[DATA LINES]

· · · ·

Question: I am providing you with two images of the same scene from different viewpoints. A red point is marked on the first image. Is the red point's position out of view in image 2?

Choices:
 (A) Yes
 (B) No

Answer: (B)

· · · ·

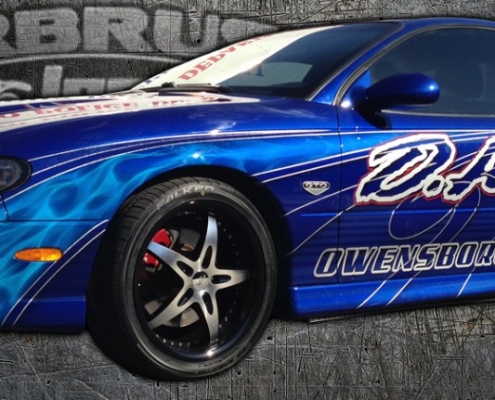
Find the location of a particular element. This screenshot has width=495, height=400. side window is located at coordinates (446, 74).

· · · ·

[CHALLENGE] How many lines in the entries above contain the string "screenshot", with case counted? Reply with the number alone.

[FINISHED TASK] 1